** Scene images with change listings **
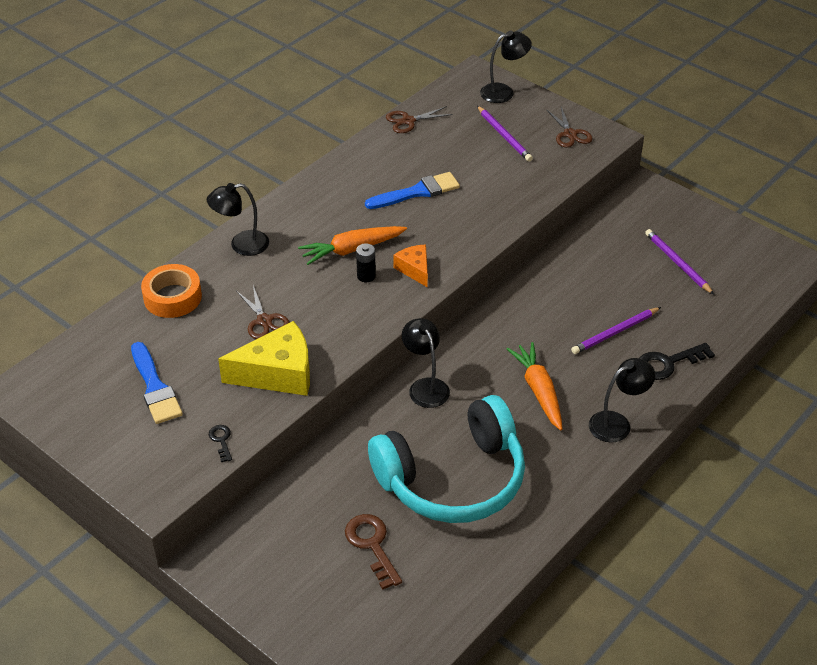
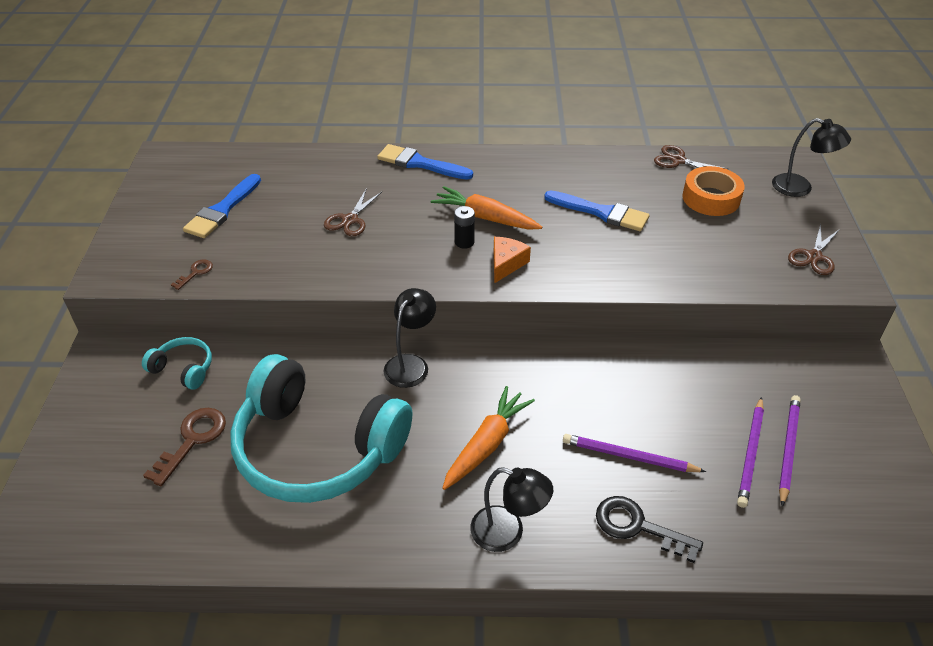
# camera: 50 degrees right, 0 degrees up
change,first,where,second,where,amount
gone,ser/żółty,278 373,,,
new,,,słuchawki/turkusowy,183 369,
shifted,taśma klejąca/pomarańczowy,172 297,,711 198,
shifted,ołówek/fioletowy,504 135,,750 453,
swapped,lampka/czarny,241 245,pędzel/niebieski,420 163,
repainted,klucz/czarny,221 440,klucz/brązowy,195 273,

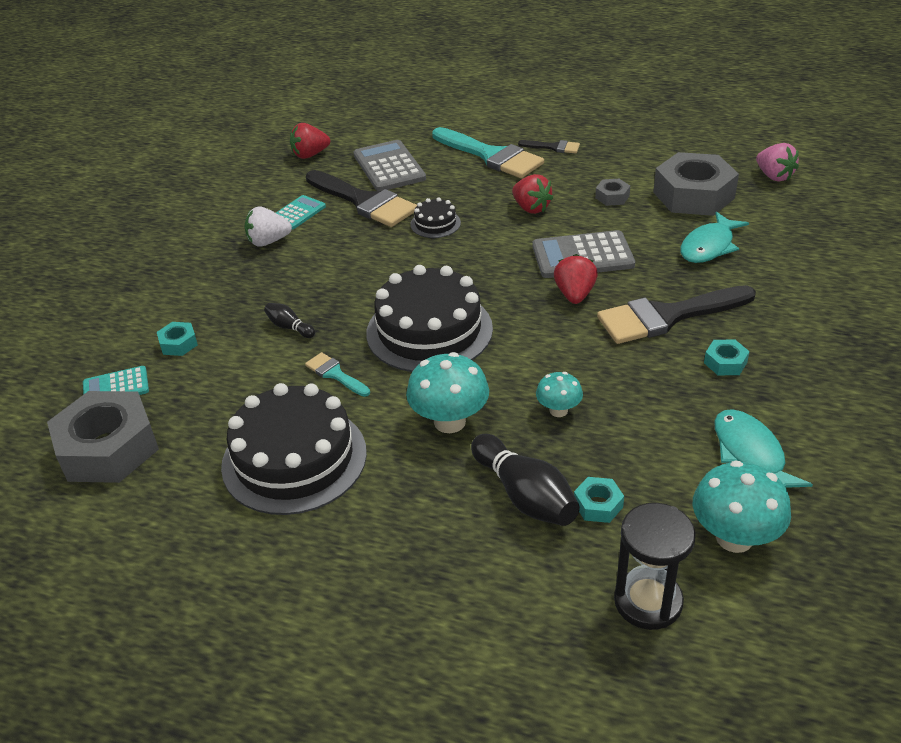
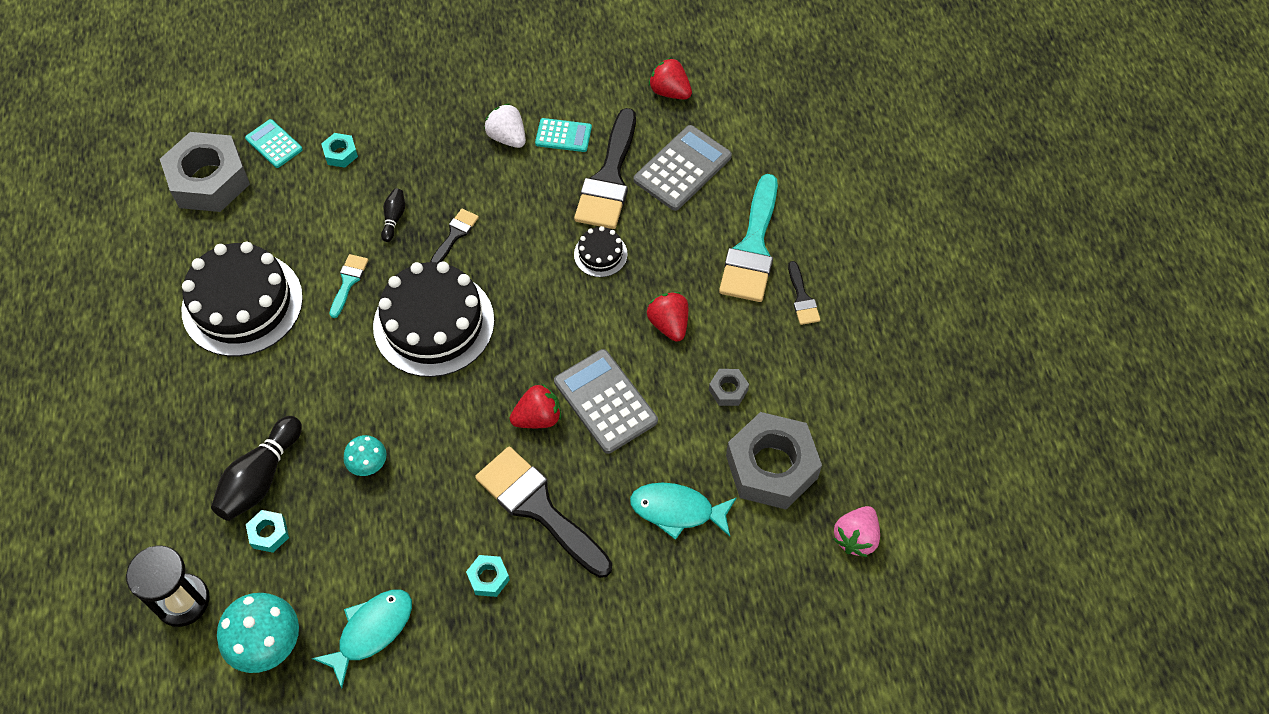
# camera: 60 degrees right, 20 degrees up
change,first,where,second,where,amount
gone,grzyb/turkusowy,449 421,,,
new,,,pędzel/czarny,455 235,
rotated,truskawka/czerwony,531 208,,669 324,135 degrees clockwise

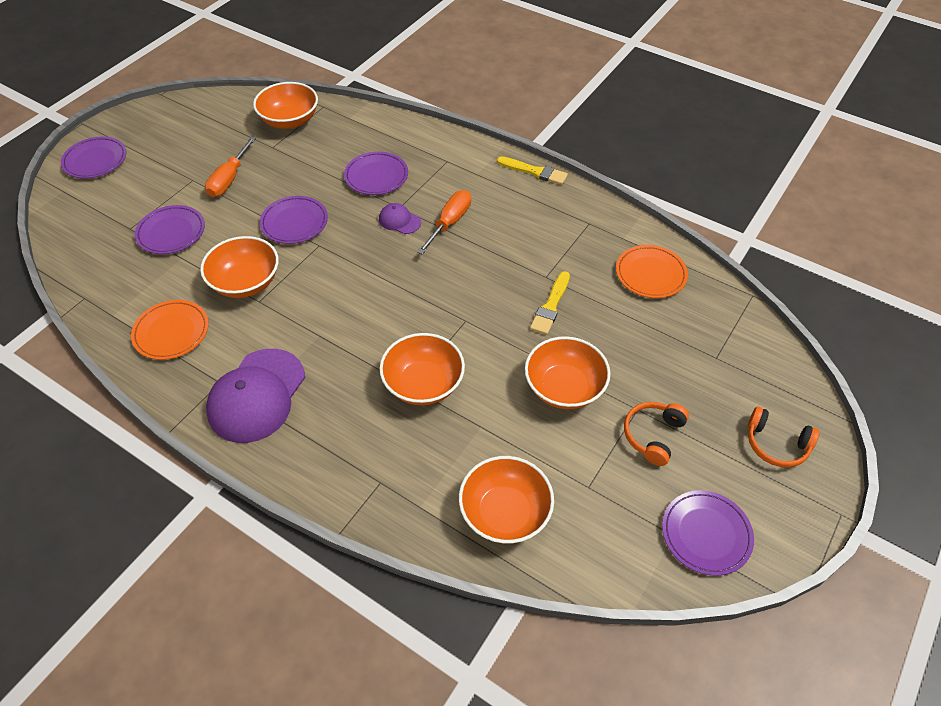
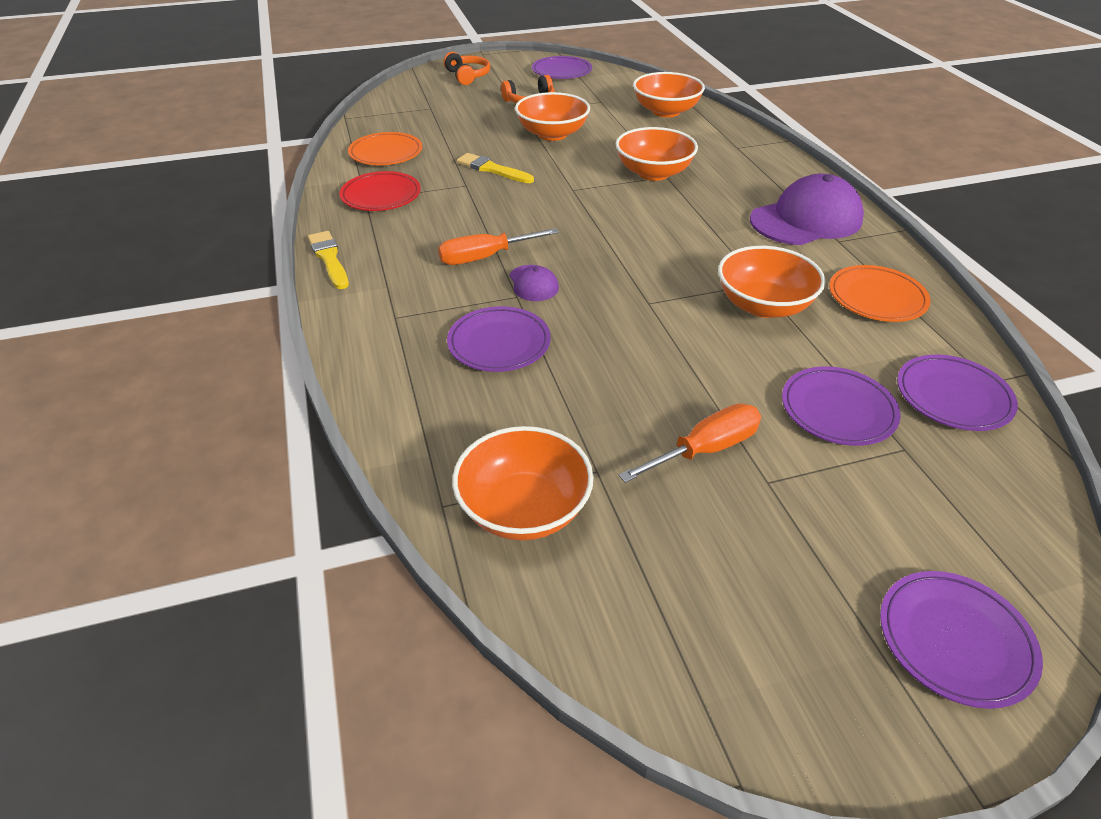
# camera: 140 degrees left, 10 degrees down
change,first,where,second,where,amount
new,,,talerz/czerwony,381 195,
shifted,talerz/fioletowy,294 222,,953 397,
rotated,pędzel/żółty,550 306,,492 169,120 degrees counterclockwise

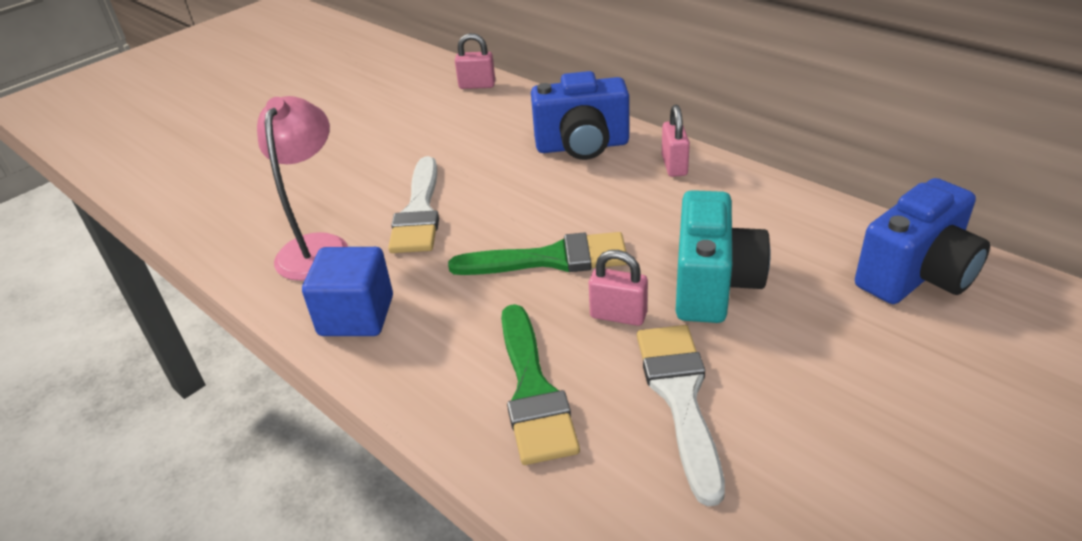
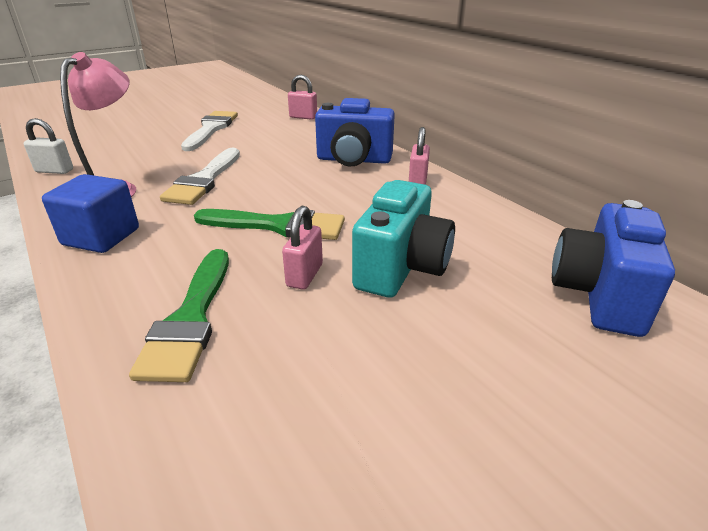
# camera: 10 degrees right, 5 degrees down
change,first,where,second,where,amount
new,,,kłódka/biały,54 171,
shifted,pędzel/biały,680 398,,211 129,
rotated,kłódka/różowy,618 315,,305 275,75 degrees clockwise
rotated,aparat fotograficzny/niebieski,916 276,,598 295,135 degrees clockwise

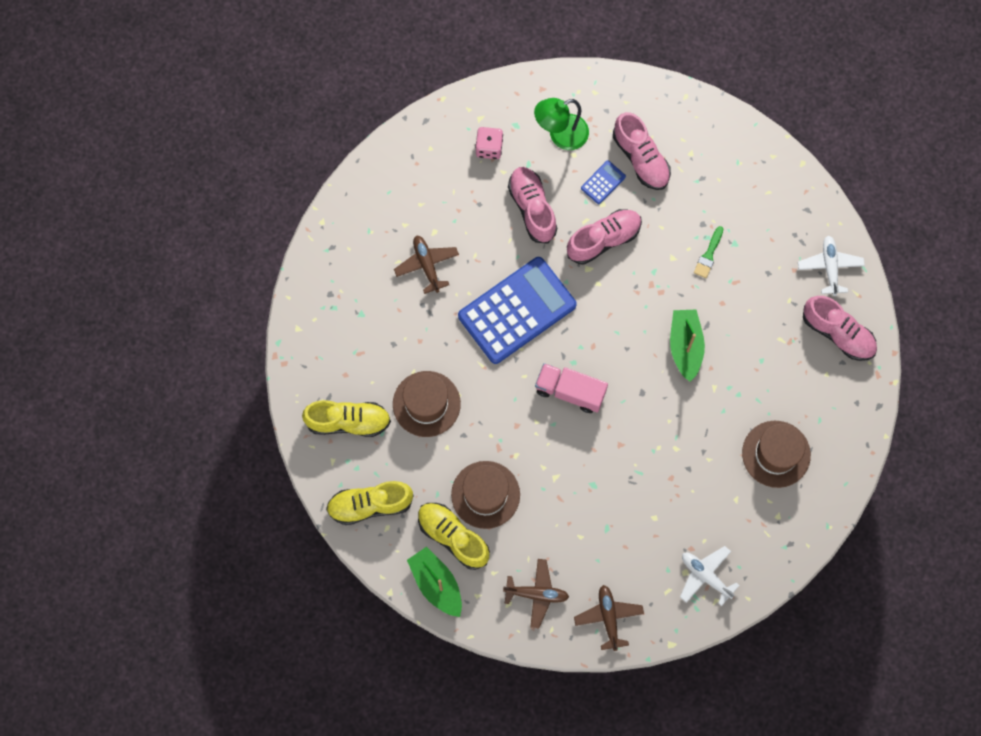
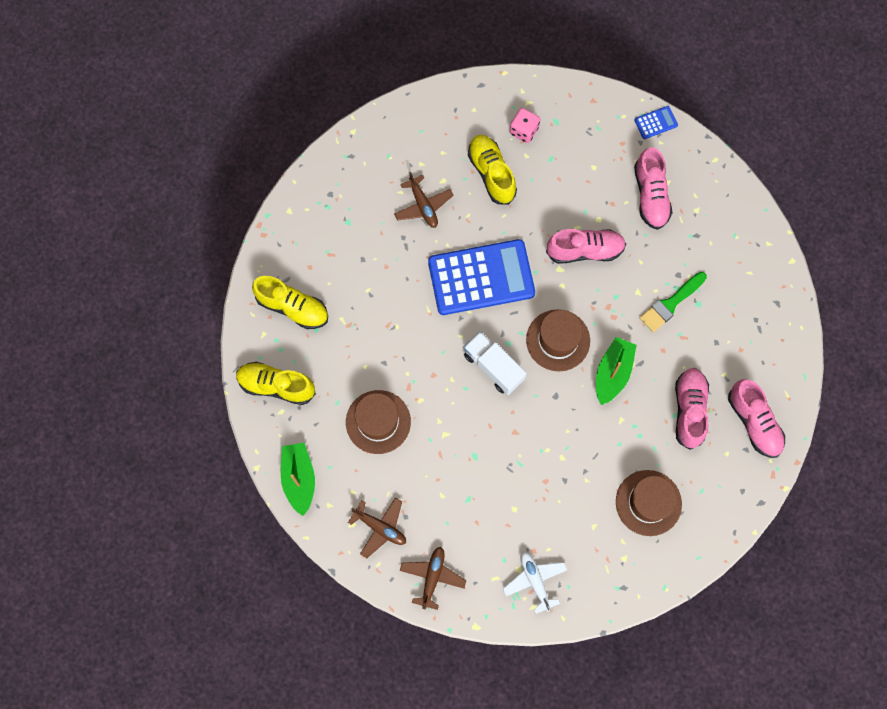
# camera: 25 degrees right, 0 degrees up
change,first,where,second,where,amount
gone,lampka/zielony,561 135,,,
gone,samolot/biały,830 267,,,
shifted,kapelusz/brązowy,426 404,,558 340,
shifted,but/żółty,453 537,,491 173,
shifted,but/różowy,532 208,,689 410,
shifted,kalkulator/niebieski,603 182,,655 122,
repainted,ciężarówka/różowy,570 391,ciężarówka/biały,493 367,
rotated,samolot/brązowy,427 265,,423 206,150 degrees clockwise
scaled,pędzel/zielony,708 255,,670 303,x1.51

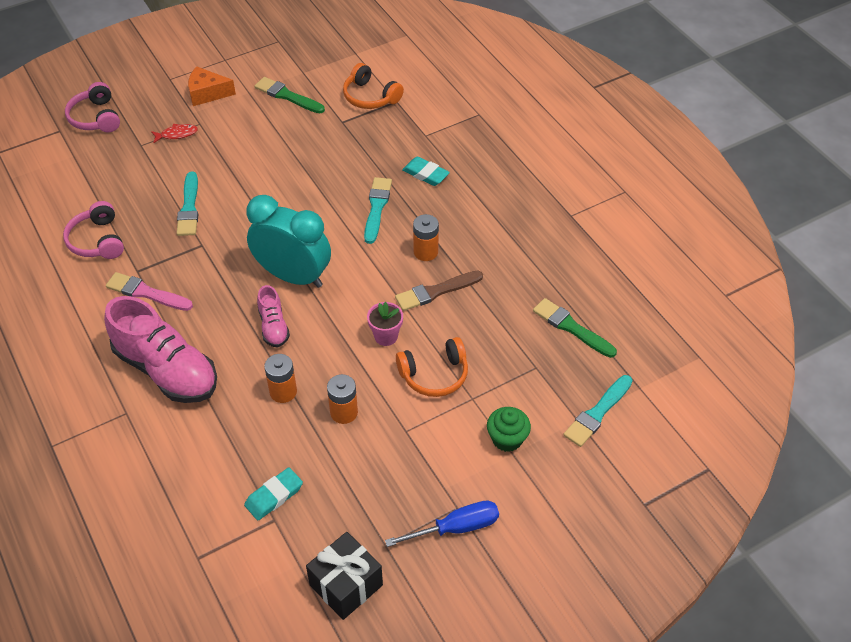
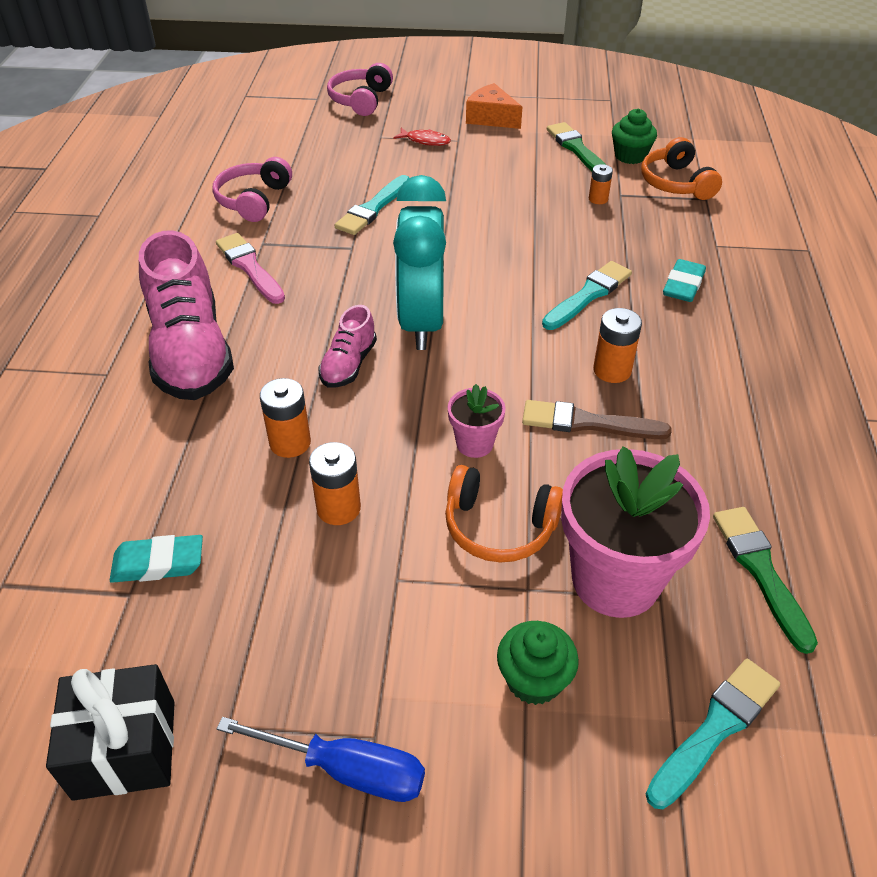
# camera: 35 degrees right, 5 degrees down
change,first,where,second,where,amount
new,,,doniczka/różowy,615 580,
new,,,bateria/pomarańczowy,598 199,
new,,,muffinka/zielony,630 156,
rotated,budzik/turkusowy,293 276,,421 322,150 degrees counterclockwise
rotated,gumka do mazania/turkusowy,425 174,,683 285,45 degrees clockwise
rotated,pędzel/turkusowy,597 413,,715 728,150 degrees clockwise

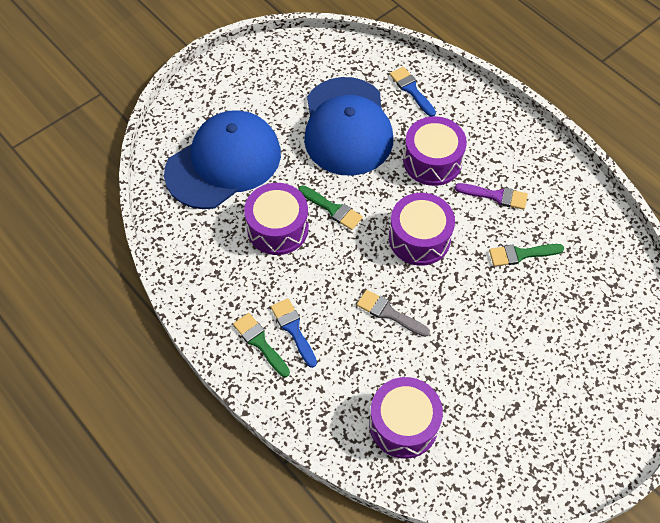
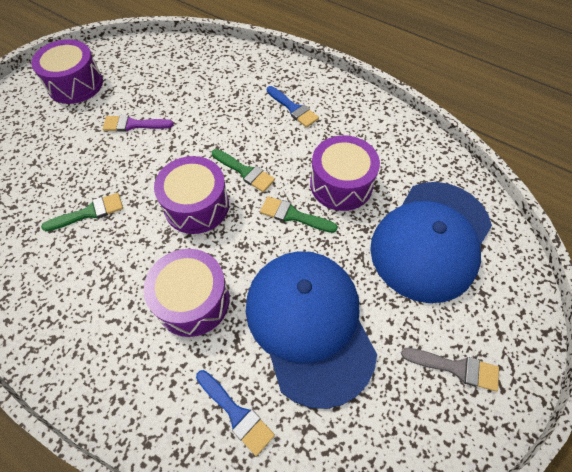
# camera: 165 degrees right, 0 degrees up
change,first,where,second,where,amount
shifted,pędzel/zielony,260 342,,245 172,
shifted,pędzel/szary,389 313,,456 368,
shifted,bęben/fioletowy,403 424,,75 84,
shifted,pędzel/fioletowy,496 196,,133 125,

** Activity **
Return every entry unchanged and skip the pictures.

** Completed task **
# camera: 50 degrees right, 0 degrees up
change,first,where,second,where,amount
gone,ser/żółty,278 373,,,
new,,,słuchawki/turkusowy,183 369,
shifted,taśma klejąca/pomarańczowy,172 297,,711 198,
shifted,ołówek/fioletowy,504 135,,750 453,
swapped,lampka/czarny,241 245,pędzel/niebieski,420 163,
repainted,klucz/czarny,221 440,klucz/brązowy,195 273,

# camera: 60 degrees right, 20 degrees up
change,first,where,second,where,amount
gone,grzyb/turkusowy,449 421,,,
new,,,pędzel/czarny,455 235,
rotated,truskawka/czerwony,531 208,,669 324,135 degrees clockwise

# camera: 140 degrees left, 10 degrees down
change,first,where,second,where,amount
new,,,talerz/czerwony,381 195,
shifted,talerz/fioletowy,294 222,,953 397,
rotated,pędzel/żółty,550 306,,492 169,120 degrees counterclockwise

# camera: 10 degrees right, 5 degrees down
change,first,where,second,where,amount
new,,,kłódka/biały,54 171,
shifted,pędzel/biały,680 398,,211 129,
rotated,kłódka/różowy,618 315,,305 275,75 degrees clockwise
rotated,aparat fotograficzny/niebieski,916 276,,598 295,135 degrees clockwise

# camera: 25 degrees right, 0 degrees up
change,first,where,second,where,amount
gone,lampka/zielony,561 135,,,
gone,samolot/biały,830 267,,,
shifted,kapelusz/brązowy,426 404,,558 340,
shifted,but/żółty,453 537,,491 173,
shifted,but/różowy,532 208,,689 410,
shifted,kalkulator/niebieski,603 182,,655 122,
repainted,ciężarówka/różowy,570 391,ciężarówka/biały,493 367,
rotated,samolot/brązowy,427 265,,423 206,150 degrees clockwise
scaled,pędzel/zielony,708 255,,670 303,x1.51

# camera: 35 degrees right, 5 degrees down
change,first,where,second,where,amount
new,,,doniczka/różowy,615 580,
new,,,bateria/pomarańczowy,598 199,
new,,,muffinka/zielony,630 156,
rotated,budzik/turkusowy,293 276,,421 322,150 degrees counterclockwise
rotated,gumka do mazania/turkusowy,425 174,,683 285,45 degrees clockwise
rotated,pędzel/turkusowy,597 413,,715 728,150 degrees clockwise

# camera: 165 degrees right, 0 degrees up
change,first,where,second,where,amount
shifted,pędzel/zielony,260 342,,245 172,
shifted,pędzel/szary,389 313,,456 368,
shifted,bęben/fioletowy,403 424,,75 84,
shifted,pędzel/fioletowy,496 196,,133 125,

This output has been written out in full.